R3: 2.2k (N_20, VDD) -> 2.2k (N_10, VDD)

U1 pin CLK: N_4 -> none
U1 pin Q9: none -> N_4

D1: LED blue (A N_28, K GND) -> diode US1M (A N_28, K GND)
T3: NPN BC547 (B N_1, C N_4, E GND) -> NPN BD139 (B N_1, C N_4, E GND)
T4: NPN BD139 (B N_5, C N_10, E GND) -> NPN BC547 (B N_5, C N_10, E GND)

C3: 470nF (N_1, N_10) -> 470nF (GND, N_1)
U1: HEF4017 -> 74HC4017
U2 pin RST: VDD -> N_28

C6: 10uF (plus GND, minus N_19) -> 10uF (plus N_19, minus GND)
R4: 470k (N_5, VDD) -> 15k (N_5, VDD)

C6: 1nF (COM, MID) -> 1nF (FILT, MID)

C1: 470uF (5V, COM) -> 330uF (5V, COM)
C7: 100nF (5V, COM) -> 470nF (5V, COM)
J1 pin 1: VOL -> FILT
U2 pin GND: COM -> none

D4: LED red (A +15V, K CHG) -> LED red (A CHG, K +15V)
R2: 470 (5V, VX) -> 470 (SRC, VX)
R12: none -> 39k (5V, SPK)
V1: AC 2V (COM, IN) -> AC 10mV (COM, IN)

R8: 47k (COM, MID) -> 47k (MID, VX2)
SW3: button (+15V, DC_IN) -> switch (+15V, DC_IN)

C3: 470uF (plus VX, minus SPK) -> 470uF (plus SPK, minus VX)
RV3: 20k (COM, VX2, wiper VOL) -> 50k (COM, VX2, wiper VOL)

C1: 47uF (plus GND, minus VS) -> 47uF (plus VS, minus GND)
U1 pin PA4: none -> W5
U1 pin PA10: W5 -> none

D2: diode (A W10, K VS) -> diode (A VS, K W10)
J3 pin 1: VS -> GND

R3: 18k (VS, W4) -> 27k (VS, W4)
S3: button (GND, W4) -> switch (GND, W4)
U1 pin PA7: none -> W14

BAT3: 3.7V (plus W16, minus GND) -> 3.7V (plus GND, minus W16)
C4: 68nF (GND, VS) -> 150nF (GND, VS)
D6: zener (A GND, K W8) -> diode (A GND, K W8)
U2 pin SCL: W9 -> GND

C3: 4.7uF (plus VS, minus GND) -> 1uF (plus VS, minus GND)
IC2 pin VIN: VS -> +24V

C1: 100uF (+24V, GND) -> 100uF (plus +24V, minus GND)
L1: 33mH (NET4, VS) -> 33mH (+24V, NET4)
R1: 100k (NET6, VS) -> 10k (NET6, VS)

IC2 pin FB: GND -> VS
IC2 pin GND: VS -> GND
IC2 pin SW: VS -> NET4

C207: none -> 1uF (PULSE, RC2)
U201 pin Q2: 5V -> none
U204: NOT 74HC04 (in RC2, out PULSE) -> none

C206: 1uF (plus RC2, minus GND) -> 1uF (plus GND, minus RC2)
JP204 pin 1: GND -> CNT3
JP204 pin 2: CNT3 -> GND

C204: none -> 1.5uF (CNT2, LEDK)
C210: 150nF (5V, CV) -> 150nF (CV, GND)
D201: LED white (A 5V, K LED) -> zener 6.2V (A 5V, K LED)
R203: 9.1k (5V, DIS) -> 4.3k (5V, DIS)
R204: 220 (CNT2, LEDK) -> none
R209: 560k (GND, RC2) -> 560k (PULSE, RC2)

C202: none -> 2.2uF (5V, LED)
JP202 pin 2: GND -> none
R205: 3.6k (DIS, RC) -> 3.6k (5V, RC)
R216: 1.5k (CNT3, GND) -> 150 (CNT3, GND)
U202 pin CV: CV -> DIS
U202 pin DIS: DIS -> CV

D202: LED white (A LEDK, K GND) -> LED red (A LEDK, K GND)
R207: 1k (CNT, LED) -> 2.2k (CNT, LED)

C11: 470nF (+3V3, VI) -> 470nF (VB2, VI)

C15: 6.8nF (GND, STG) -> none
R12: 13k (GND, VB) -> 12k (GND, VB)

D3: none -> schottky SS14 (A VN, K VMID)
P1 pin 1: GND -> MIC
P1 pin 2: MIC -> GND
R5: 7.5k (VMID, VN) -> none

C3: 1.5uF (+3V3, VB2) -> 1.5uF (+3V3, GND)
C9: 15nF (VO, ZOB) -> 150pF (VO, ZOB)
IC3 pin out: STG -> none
+--
• **Problem description**
Retype the listing exactly.

• **Exercise result**
R3: 2.2k (N_20, VDD) -> 2.2k (N_10, VDD)

U1 pin CLK: N_4 -> none
U1 pin Q9: none -> N_4

D1: LED blue (A N_28, K GND) -> diode US1M (A N_28, K GND)
T3: NPN BC547 (B N_1, C N_4, E GND) -> NPN BD139 (B N_1, C N_4, E GND)
T4: NPN BD139 (B N_5, C N_10, E GND) -> NPN BC547 (B N_5, C N_10, E GND)

C3: 470nF (N_1, N_10) -> 470nF (GND, N_1)
U1: HEF4017 -> 74HC4017
U2 pin RST: VDD -> N_28

C6: 10uF (plus GND, minus N_19) -> 10uF (plus N_19, minus GND)
R4: 470k (N_5, VDD) -> 15k (N_5, VDD)

C6: 1nF (COM, MID) -> 1nF (FILT, MID)

C1: 470uF (5V, COM) -> 330uF (5V, COM)
C7: 100nF (5V, COM) -> 470nF (5V, COM)
J1 pin 1: VOL -> FILT
U2 pin GND: COM -> none

D4: LED red (A +15V, K CHG) -> LED red (A CHG, K +15V)
R2: 470 (5V, VX) -> 470 (SRC, VX)
R12: none -> 39k (5V, SPK)
V1: AC 2V (COM, IN) -> AC 10mV (COM, IN)

R8: 47k (COM, MID) -> 47k (MID, VX2)
SW3: button (+15V, DC_IN) -> switch (+15V, DC_IN)

C3: 470uF (plus VX, minus SPK) -> 470uF (plus SPK, minus VX)
RV3: 20k (COM, VX2, wiper VOL) -> 50k (COM, VX2, wiper VOL)

C1: 47uF (plus GND, minus VS) -> 47uF (plus VS, minus GND)
U1 pin PA4: none -> W5
U1 pin PA10: W5 -> none

D2: diode (A W10, K VS) -> diode (A VS, K W10)
J3 pin 1: VS -> GND

R3: 18k (VS, W4) -> 27k (VS, W4)
S3: button (GND, W4) -> switch (GND, W4)
U1 pin PA7: none -> W14

BAT3: 3.7V (plus W16, minus GND) -> 3.7V (plus GND, minus W16)
C4: 68nF (GND, VS) -> 150nF (GND, VS)
D6: zener (A GND, K W8) -> diode (A GND, K W8)
U2 pin SCL: W9 -> GND

C3: 4.7uF (plus VS, minus GND) -> 1uF (plus VS, minus GND)
IC2 pin VIN: VS -> +24V

C1: 100uF (+24V, GND) -> 100uF (plus +24V, minus GND)
L1: 33mH (NET4, VS) -> 33mH (+24V, NET4)
R1: 100k (NET6, VS) -> 10k (NET6, VS)

IC2 pin FB: GND -> VS
IC2 pin GND: VS -> GND
IC2 pin SW: VS -> NET4

C207: none -> 1uF (PULSE, RC2)
U201 pin Q2: 5V -> none
U204: NOT 74HC04 (in RC2, out PULSE) -> none

C206: 1uF (plus RC2, minus GND) -> 1uF (plus GND, minus RC2)
JP204 pin 1: GND -> CNT3
JP204 pin 2: CNT3 -> GND

C204: none -> 1.5uF (CNT2, LEDK)
C210: 150nF (5V, CV) -> 150nF (CV, GND)
D201: LED white (A 5V, K LED) -> zener 6.2V (A 5V, K LED)
R203: 9.1k (5V, DIS) -> 4.3k (5V, DIS)
R204: 220 (CNT2, LEDK) -> none
R209: 560k (GND, RC2) -> 560k (PULSE, RC2)

C202: none -> 2.2uF (5V, LED)
JP202 pin 2: GND -> none
R205: 3.6k (DIS, RC) -> 3.6k (5V, RC)
R216: 1.5k (CNT3, GND) -> 150 (CNT3, GND)
U202 pin CV: CV -> DIS
U202 pin DIS: DIS -> CV

D202: LED white (A LEDK, K GND) -> LED red (A LEDK, K GND)
R207: 1k (CNT, LED) -> 2.2k (CNT, LED)

C11: 470nF (+3V3, VI) -> 470nF (VB2, VI)

C15: 6.8nF (GND, STG) -> none
R12: 13k (GND, VB) -> 12k (GND, VB)

D3: none -> schottky SS14 (A VN, K VMID)
P1 pin 1: GND -> MIC
P1 pin 2: MIC -> GND
R5: 7.5k (VMID, VN) -> none

C3: 1.5uF (+3V3, VB2) -> 1.5uF (+3V3, GND)
C9: 15nF (VO, ZOB) -> 150pF (VO, ZOB)
IC3 pin out: STG -> none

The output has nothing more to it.